→ Assignment
Which lines below fall between the one containing "C5: 330nF (GND, U1/RST) -> 33nF (GND, U1/RST)" and the one containing "R13: none -> 2.7k (+12V, DIS3)"? Repeat them exactly, counting both of those lines, and add nothing else.

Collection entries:
════════

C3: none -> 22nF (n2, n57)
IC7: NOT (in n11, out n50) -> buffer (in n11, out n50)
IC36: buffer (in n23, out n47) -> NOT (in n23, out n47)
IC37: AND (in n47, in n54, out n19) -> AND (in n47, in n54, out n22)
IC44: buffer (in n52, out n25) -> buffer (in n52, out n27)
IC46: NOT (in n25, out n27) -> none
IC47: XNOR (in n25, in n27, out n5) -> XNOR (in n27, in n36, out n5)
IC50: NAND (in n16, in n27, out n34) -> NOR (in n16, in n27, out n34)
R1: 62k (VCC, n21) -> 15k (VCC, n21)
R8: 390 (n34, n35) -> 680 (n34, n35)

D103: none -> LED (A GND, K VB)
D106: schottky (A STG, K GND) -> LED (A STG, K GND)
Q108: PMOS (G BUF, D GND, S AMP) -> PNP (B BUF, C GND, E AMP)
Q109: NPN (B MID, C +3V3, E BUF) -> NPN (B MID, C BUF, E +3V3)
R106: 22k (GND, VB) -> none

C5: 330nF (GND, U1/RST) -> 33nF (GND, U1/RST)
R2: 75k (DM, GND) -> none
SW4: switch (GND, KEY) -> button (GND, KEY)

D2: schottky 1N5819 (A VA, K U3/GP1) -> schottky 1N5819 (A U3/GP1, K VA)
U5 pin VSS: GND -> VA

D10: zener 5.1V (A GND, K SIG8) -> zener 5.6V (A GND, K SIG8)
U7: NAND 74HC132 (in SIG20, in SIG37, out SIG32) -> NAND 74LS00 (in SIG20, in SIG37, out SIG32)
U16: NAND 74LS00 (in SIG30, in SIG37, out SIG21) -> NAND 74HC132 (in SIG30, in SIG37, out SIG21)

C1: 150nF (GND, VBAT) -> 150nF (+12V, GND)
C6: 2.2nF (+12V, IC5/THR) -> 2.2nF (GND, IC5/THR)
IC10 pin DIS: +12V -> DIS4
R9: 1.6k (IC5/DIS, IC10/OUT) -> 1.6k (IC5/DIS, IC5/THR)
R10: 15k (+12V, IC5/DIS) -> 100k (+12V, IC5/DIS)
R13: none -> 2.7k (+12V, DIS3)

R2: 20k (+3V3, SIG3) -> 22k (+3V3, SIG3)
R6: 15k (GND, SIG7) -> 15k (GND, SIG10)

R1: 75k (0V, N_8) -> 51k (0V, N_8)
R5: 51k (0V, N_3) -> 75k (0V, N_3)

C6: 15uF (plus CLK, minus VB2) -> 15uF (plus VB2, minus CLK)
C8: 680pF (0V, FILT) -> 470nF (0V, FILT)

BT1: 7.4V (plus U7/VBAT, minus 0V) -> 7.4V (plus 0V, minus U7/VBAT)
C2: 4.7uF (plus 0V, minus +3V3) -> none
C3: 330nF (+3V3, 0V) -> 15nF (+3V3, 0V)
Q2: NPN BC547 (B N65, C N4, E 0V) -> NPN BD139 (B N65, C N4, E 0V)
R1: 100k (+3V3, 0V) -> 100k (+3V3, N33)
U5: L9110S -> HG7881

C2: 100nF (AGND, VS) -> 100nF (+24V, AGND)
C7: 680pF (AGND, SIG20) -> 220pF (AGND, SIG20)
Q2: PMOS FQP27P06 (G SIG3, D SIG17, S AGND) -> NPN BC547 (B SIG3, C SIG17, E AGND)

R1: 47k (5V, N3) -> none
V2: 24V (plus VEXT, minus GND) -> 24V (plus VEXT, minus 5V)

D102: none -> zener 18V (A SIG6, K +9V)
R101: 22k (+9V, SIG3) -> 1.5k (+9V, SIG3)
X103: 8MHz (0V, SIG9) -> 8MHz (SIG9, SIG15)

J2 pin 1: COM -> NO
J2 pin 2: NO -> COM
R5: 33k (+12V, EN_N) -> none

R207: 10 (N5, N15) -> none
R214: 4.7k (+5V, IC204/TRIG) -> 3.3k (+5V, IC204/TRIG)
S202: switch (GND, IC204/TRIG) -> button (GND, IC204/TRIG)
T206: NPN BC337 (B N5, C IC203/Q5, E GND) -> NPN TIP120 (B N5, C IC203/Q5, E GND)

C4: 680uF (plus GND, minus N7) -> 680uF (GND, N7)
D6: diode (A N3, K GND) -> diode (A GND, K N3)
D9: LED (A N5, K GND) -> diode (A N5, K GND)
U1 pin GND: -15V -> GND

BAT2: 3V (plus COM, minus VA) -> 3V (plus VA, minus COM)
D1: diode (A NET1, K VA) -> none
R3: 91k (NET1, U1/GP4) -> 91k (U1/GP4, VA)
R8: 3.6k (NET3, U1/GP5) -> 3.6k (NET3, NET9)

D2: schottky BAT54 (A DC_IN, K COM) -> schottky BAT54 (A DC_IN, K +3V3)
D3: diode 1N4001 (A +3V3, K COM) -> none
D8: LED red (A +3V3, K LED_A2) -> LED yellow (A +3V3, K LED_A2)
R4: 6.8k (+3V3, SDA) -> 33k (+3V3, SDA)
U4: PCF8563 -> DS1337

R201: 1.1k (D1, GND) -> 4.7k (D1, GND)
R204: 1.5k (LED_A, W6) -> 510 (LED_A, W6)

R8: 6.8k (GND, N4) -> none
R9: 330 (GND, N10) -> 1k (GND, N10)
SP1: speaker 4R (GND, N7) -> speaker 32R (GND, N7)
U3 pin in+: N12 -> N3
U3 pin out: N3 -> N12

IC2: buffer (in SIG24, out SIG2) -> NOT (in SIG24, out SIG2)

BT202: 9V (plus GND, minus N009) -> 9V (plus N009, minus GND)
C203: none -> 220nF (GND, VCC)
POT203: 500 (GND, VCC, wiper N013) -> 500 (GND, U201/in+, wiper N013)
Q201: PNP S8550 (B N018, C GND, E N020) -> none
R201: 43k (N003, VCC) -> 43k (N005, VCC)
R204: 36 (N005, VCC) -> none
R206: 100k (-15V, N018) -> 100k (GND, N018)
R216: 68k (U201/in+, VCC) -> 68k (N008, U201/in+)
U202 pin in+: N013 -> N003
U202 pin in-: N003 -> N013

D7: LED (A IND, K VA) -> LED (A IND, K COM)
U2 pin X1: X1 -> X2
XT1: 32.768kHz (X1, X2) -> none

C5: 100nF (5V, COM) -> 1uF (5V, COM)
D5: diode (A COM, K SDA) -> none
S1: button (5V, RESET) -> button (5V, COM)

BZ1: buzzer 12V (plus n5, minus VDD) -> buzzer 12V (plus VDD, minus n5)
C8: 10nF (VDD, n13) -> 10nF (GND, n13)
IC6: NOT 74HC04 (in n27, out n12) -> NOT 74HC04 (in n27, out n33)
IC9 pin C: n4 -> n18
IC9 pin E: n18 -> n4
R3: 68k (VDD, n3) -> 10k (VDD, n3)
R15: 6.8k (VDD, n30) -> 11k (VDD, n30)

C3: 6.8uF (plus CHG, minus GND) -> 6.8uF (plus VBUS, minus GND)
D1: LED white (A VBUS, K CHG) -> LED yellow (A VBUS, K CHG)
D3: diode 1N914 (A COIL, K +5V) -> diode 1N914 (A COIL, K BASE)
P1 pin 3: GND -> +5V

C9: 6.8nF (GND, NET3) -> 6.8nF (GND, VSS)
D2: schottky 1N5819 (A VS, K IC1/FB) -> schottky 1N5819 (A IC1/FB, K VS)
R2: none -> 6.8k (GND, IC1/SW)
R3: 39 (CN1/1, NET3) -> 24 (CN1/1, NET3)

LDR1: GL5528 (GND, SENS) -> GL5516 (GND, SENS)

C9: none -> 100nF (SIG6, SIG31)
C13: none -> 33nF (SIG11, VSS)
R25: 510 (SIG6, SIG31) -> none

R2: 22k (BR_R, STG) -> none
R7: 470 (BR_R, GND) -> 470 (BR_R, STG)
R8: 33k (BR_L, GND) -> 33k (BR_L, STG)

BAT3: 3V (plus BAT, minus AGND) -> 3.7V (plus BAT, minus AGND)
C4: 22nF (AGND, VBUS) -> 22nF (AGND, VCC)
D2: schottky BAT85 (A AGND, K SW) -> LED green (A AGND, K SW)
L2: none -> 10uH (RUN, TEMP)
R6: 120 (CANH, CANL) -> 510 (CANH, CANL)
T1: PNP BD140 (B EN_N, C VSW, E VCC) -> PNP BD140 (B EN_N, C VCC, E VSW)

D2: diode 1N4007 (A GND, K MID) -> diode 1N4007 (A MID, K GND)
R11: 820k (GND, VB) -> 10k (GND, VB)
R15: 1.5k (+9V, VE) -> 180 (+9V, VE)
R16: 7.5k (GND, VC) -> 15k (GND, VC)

════════

→ The completed task
C5: 330nF (GND, U1/RST) -> 33nF (GND, U1/RST)
R2: 75k (DM, GND) -> none
SW4: switch (GND, KEY) -> button (GND, KEY)

D2: schottky 1N5819 (A VA, K U3/GP1) -> schottky 1N5819 (A U3/GP1, K VA)
U5 pin VSS: GND -> VA

D10: zener 5.1V (A GND, K SIG8) -> zener 5.6V (A GND, K SIG8)
U7: NAND 74HC132 (in SIG20, in SIG37, out SIG32) -> NAND 74LS00 (in SIG20, in SIG37, out SIG32)
U16: NAND 74LS00 (in SIG30, in SIG37, out SIG21) -> NAND 74HC132 (in SIG30, in SIG37, out SIG21)

C1: 150nF (GND, VBAT) -> 150nF (+12V, GND)
C6: 2.2nF (+12V, IC5/THR) -> 2.2nF (GND, IC5/THR)
IC10 pin DIS: +12V -> DIS4
R9: 1.6k (IC5/DIS, IC10/OUT) -> 1.6k (IC5/DIS, IC5/THR)
R10: 15k (+12V, IC5/DIS) -> 100k (+12V, IC5/DIS)
R13: none -> 2.7k (+12V, DIS3)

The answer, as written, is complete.